%%

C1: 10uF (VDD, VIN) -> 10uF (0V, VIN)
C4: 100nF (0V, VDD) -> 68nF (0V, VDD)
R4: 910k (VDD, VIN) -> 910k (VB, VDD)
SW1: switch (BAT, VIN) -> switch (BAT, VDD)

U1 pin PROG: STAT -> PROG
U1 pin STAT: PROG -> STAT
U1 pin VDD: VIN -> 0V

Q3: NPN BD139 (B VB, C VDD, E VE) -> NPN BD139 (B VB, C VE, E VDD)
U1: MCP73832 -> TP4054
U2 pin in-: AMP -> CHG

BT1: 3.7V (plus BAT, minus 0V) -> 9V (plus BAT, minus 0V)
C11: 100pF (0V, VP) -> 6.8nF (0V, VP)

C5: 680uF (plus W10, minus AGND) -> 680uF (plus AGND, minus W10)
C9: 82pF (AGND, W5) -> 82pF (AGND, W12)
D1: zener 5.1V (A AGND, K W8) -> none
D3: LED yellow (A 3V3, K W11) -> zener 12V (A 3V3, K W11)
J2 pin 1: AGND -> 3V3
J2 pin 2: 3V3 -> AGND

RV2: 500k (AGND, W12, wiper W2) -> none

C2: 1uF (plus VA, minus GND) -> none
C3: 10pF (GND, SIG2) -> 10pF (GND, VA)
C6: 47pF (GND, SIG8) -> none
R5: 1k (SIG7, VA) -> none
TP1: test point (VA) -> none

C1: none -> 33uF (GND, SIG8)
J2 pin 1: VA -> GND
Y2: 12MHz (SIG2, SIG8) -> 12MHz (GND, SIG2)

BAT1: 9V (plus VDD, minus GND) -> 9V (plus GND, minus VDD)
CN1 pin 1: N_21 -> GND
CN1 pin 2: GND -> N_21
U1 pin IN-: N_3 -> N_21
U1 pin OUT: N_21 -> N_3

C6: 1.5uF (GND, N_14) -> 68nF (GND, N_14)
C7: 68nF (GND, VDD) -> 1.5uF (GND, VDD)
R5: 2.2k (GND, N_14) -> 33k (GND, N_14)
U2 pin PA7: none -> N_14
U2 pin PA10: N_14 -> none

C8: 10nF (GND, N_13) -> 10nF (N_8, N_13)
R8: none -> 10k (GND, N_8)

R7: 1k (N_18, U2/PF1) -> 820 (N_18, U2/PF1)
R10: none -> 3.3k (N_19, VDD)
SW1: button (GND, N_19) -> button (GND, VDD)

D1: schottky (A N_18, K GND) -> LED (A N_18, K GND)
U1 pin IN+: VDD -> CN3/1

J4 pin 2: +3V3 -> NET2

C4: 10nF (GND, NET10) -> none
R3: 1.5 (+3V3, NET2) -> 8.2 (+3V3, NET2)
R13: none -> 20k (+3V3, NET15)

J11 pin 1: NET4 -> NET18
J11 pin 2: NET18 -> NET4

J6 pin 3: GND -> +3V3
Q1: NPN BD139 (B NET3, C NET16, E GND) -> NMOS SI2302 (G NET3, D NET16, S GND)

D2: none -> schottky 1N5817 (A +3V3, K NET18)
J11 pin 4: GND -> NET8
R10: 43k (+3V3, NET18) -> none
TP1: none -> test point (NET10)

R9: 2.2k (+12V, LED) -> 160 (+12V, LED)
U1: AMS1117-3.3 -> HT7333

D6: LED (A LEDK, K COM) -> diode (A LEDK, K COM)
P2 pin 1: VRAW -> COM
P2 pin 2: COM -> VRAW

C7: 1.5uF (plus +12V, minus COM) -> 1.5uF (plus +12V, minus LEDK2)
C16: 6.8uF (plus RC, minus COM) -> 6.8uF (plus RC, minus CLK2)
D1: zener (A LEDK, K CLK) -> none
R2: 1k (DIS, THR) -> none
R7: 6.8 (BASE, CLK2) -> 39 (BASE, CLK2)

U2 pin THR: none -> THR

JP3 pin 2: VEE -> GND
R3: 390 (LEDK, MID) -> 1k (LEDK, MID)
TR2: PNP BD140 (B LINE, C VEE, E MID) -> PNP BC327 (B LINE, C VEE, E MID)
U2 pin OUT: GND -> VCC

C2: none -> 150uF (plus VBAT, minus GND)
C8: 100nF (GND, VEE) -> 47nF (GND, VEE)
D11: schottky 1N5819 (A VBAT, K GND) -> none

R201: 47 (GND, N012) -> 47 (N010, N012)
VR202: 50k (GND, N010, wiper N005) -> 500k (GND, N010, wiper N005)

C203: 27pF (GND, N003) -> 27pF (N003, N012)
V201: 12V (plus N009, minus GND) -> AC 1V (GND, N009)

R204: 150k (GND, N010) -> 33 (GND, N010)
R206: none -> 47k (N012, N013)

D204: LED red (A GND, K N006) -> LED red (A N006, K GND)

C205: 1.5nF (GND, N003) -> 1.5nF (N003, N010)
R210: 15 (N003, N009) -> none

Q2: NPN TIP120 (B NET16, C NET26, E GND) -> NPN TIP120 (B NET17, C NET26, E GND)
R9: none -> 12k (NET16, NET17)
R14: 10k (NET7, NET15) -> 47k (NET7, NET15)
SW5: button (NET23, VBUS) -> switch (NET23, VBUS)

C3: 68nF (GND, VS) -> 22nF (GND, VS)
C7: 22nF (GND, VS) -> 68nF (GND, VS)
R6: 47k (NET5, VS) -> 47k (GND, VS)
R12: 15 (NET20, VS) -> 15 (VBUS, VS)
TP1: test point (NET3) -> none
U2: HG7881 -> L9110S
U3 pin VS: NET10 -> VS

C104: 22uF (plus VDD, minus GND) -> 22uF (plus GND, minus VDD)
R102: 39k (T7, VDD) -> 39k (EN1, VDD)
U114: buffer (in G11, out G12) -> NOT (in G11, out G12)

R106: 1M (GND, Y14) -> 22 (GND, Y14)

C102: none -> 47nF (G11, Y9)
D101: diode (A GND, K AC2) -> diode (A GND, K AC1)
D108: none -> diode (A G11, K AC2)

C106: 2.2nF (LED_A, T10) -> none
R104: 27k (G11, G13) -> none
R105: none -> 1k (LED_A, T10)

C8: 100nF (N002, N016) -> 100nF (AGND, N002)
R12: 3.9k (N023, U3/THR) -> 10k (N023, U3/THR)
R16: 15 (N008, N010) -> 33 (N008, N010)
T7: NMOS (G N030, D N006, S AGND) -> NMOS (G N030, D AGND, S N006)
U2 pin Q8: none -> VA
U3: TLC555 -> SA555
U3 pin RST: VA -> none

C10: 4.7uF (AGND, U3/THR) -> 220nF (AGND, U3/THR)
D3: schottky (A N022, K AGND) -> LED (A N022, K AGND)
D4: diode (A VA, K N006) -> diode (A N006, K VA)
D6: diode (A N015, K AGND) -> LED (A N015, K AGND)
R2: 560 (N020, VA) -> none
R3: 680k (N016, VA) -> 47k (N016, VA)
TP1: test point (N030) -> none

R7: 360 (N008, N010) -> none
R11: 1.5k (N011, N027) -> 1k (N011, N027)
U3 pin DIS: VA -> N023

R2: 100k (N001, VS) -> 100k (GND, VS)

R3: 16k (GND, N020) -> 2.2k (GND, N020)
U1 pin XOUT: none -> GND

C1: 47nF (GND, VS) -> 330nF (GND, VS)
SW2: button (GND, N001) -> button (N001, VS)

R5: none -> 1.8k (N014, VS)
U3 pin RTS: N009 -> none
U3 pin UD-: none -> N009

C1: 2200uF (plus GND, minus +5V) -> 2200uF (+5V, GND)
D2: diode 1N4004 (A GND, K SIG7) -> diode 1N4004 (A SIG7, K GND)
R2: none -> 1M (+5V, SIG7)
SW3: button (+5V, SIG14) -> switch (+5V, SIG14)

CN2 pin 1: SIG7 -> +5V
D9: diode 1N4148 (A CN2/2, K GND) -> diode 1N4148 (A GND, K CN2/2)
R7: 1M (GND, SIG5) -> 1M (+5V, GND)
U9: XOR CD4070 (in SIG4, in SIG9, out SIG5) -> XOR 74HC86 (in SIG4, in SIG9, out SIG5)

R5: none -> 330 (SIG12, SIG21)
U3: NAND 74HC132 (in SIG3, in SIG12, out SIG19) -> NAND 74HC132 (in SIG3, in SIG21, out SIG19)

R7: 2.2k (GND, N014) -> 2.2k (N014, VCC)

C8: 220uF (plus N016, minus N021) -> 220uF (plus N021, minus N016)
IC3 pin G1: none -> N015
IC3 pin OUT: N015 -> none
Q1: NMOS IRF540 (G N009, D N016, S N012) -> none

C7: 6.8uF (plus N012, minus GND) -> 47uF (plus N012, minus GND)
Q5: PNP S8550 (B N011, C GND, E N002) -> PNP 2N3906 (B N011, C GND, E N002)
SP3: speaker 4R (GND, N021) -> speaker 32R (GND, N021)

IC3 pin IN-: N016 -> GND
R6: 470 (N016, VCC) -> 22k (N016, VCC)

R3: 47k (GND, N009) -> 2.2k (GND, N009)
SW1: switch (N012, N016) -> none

%%

> [Task directions]
Repeat, word for word, the lines from the start of the records to the line that contains "SW1: button (GND, N_19) -> button (GND, VDD)", both of them included, and no others.

> [Exercise result]
C1: 10uF (VDD, VIN) -> 10uF (0V, VIN)
C4: 100nF (0V, VDD) -> 68nF (0V, VDD)
R4: 910k (VDD, VIN) -> 910k (VB, VDD)
SW1: switch (BAT, VIN) -> switch (BAT, VDD)

U1 pin PROG: STAT -> PROG
U1 pin STAT: PROG -> STAT
U1 pin VDD: VIN -> 0V

Q3: NPN BD139 (B VB, C VDD, E VE) -> NPN BD139 (B VB, C VE, E VDD)
U1: MCP73832 -> TP4054
U2 pin in-: AMP -> CHG

BT1: 3.7V (plus BAT, minus 0V) -> 9V (plus BAT, minus 0V)
C11: 100pF (0V, VP) -> 6.8nF (0V, VP)

C5: 680uF (plus W10, minus AGND) -> 680uF (plus AGND, minus W10)
C9: 82pF (AGND, W5) -> 82pF (AGND, W12)
D1: zener 5.1V (A AGND, K W8) -> none
D3: LED yellow (A 3V3, K W11) -> zener 12V (A 3V3, K W11)
J2 pin 1: AGND -> 3V3
J2 pin 2: 3V3 -> AGND

RV2: 500k (AGND, W12, wiper W2) -> none

C2: 1uF (plus VA, minus GND) -> none
C3: 10pF (GND, SIG2) -> 10pF (GND, VA)
C6: 47pF (GND, SIG8) -> none
R5: 1k (SIG7, VA) -> none
TP1: test point (VA) -> none

C1: none -> 33uF (GND, SIG8)
J2 pin 1: VA -> GND
Y2: 12MHz (SIG2, SIG8) -> 12MHz (GND, SIG2)

BAT1: 9V (plus VDD, minus GND) -> 9V (plus GND, minus VDD)
CN1 pin 1: N_21 -> GND
CN1 pin 2: GND -> N_21
U1 pin IN-: N_3 -> N_21
U1 pin OUT: N_21 -> N_3

C6: 1.5uF (GND, N_14) -> 68nF (GND, N_14)
C7: 68nF (GND, VDD) -> 1.5uF (GND, VDD)
R5: 2.2k (GND, N_14) -> 33k (GND, N_14)
U2 pin PA7: none -> N_14
U2 pin PA10: N_14 -> none

C8: 10nF (GND, N_13) -> 10nF (N_8, N_13)
R8: none -> 10k (GND, N_8)

R7: 1k (N_18, U2/PF1) -> 820 (N_18, U2/PF1)
R10: none -> 3.3k (N_19, VDD)
SW1: button (GND, N_19) -> button (GND, VDD)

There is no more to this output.